What you need to do
Lay out every line of the listing below as a JSON list of strings, one string per line, leaving out any blank lines.

** START Input for this task **

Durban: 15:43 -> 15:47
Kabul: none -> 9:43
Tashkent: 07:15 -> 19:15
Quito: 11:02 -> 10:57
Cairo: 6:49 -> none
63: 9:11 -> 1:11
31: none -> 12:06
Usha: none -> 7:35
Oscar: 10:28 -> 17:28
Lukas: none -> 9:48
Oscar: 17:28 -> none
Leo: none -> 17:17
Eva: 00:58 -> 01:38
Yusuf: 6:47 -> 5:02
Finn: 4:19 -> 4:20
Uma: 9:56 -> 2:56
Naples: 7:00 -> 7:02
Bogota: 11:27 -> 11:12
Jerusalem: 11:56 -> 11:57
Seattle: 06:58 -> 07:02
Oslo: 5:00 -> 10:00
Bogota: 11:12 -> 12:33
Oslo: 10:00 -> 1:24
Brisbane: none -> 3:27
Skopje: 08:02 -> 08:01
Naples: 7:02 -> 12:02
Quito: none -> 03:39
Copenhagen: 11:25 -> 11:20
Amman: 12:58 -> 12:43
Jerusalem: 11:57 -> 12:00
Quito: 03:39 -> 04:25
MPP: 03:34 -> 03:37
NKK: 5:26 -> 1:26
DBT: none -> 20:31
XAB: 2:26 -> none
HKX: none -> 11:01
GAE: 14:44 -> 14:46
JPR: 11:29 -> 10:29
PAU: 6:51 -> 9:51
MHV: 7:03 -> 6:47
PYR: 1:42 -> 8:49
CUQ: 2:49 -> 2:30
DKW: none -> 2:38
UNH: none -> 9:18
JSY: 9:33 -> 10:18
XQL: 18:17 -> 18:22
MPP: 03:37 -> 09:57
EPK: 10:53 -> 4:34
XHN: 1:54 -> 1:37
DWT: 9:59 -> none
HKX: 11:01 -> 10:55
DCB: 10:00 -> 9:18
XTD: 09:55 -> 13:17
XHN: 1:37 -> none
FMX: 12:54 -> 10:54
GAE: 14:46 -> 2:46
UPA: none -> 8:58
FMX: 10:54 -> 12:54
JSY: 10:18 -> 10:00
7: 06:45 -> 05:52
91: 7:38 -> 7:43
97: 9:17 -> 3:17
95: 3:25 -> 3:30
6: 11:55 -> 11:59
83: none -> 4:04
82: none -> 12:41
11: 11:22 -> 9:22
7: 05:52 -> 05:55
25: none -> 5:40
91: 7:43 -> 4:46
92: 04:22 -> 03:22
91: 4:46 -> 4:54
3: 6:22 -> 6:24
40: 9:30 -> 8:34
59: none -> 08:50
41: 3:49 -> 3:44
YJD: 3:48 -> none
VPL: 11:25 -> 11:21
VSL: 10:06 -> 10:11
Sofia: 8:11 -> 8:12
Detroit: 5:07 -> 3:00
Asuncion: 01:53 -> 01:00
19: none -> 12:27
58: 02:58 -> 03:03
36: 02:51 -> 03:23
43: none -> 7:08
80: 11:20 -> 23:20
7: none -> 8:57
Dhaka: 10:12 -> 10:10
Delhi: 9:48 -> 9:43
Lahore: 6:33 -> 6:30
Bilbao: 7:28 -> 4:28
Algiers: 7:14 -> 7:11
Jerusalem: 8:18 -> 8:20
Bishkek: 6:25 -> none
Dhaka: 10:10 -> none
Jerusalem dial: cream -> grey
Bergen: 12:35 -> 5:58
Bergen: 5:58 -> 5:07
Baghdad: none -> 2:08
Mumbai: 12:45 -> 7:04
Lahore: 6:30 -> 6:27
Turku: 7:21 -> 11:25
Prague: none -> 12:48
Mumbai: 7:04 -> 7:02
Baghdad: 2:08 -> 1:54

** END Input for this task **

The output
[
  "Durban: 15:43 -> 15:47",
  "Kabul: none -> 9:43",
  "Tashkent: 07:15 -> 19:15",
  "Quito: 11:02 -> 10:57",
  "Cairo: 6:49 -> none",
  "63: 9:11 -> 1:11",
  "31: none -> 12:06",
  "Usha: none -> 7:35",
  "Oscar: 10:28 -> 17:28",
  "Lukas: none -> 9:48",
  "Oscar: 17:28 -> none",
  "Leo: none -> 17:17",
  "Eva: 00:58 -> 01:38",
  "Yusuf: 6:47 -> 5:02",
  "Finn: 4:19 -> 4:20",
  "Uma: 9:56 -> 2:56",
  "Naples: 7:00 -> 7:02",
  "Bogota: 11:27 -> 11:12",
  "Jerusalem: 11:56 -> 11:57",
  "Seattle: 06:58 -> 07:02",
  "Oslo: 5:00 -> 10:00",
  "Bogota: 11:12 -> 12:33",
  "Oslo: 10:00 -> 1:24",
  "Brisbane: none -> 3:27",
  "Skopje: 08:02 -> 08:01",
  "Naples: 7:02 -> 12:02",
  "Quito: none -> 03:39",
  "Copenhagen: 11:25 -> 11:20",
  "Amman: 12:58 -> 12:43",
  "Jerusalem: 11:57 -> 12:00",
  "Quito: 03:39 -> 04:25",
  "MPP: 03:34 -> 03:37",
  "NKK: 5:26 -> 1:26",
  "DBT: none -> 20:31",
  "XAB: 2:26 -> none",
  "HKX: none -> 11:01",
  "GAE: 14:44 -> 14:46",
  "JPR: 11:29 -> 10:29",
  "PAU: 6:51 -> 9:51",
  "MHV: 7:03 -> 6:47",
  "PYR: 1:42 -> 8:49",
  "CUQ: 2:49 -> 2:30",
  "DKW: none -> 2:38",
  "UNH: none -> 9:18",
  "JSY: 9:33 -> 10:18",
  "XQL: 18:17 -> 18:22",
  "MPP: 03:37 -> 09:57",
  "EPK: 10:53 -> 4:34",
  "XHN: 1:54 -> 1:37",
  "DWT: 9:59 -> none",
  "HKX: 11:01 -> 10:55",
  "DCB: 10:00 -> 9:18",
  "XTD: 09:55 -> 13:17",
  "XHN: 1:37 -> none",
  "FMX: 12:54 -> 10:54",
  "GAE: 14:46 -> 2:46",
  "UPA: none -> 8:58",
  "FMX: 10:54 -> 12:54",
  "JSY: 10:18 -> 10:00",
  "7: 06:45 -> 05:52",
  "91: 7:38 -> 7:43",
  "97: 9:17 -> 3:17",
  "95: 3:25 -> 3:30",
  "6: 11:55 -> 11:59",
  "83: none -> 4:04",
  "82: none -> 12:41",
  "11: 11:22 -> 9:22",
  "7: 05:52 -> 05:55",
  "25: none -> 5:40",
  "91: 7:43 -> 4:46",
  "92: 04:22 -> 03:22",
  "91: 4:46 -> 4:54",
  "3: 6:22 -> 6:24",
  "40: 9:30 -> 8:34",
  "59: none -> 08:50",
  "41: 3:49 -> 3:44",
  "YJD: 3:48 -> none",
  "VPL: 11:25 -> 11:21",
  "VSL: 10:06 -> 10:11",
  "Sofia: 8:11 -> 8:12",
  "Detroit: 5:07 -> 3:00",
  "Asuncion: 01:53 -> 01:00",
  "19: none -> 12:27",
  "58: 02:58 -> 03:03",
  "36: 02:51 -> 03:23",
  "43: none -> 7:08",
  "80: 11:20 -> 23:20",
  "7: none -> 8:57",
  "Dhaka: 10:12 -> 10:10",
  "Delhi: 9:48 -> 9:43",
  "Lahore: 6:33 -> 6:30",
  "Bilbao: 7:28 -> 4:28",
  "Algiers: 7:14 -> 7:11",
  "Jerusalem: 8:18 -> 8:20",
  "Bishkek: 6:25 -> none",
  "Dhaka: 10:10 -> none",
  "Jerusalem dial: cream -> grey",
  "Bergen: 12:35 -> 5:58",
  "Bergen: 5:58 -> 5:07",
  "Baghdad: none -> 2:08",
  "Mumbai: 12:45 -> 7:04",
  "Lahore: 6:30 -> 6:27",
  "Turku: 7:21 -> 11:25",
  "Prague: none -> 12:48",
  "Mumbai: 7:04 -> 7:02",
  "Baghdad: 2:08 -> 1:54"
]